**DIRECTIONS FOR THIS TASK:** Copy out the rows below with every "gray matte sweater" renamed to "gray wool sweater" and nothing else changed, leaving out the pictures.
[PROVIDED DATA — start]
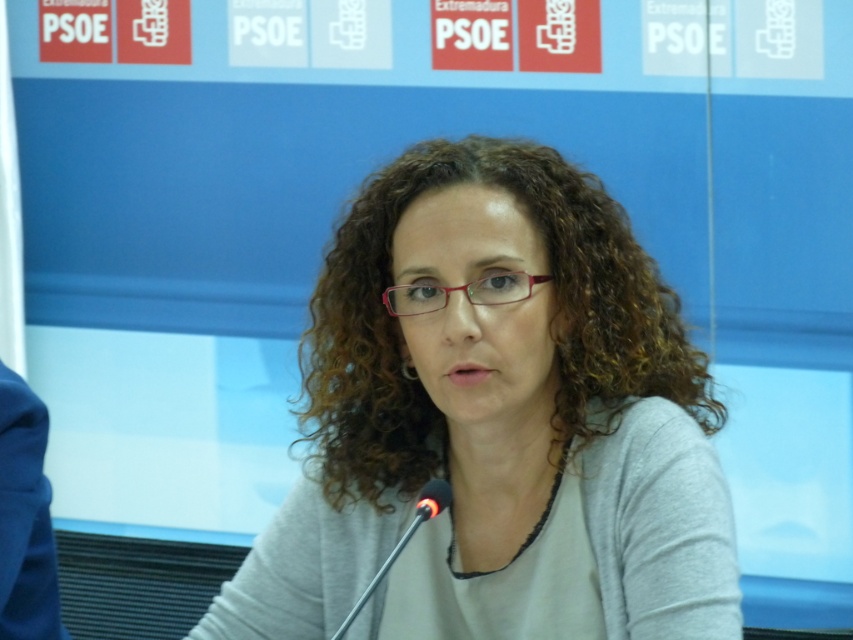
Is gray matte sweater at center thinner than black plastic microphone at center?

Incorrect, gray matte sweater at center's width is not less than black plastic microphone at center's.

Is point (595, 604) closer to viewer compared to point (384, 561)?

Yes, it is in front of point (384, 561).

This screenshot has width=853, height=640. What do you see at coordinates (496, 420) in the screenshot?
I see `gray matte sweater at center` at bounding box center [496, 420].

I want to click on gray matte sweater at center, so click(496, 420).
[PROVIDED DATA — finish]
**SOLUTION:**
Is gray wool sweater at center thinner than black plastic microphone at center?

Incorrect, gray wool sweater at center's width is not less than black plastic microphone at center's.

Is point (595, 604) closer to viewer compared to point (384, 561)?

Yes, it is in front of point (384, 561).

This screenshot has width=853, height=640. What do you see at coordinates (496, 420) in the screenshot?
I see `gray wool sweater at center` at bounding box center [496, 420].

I want to click on gray wool sweater at center, so click(496, 420).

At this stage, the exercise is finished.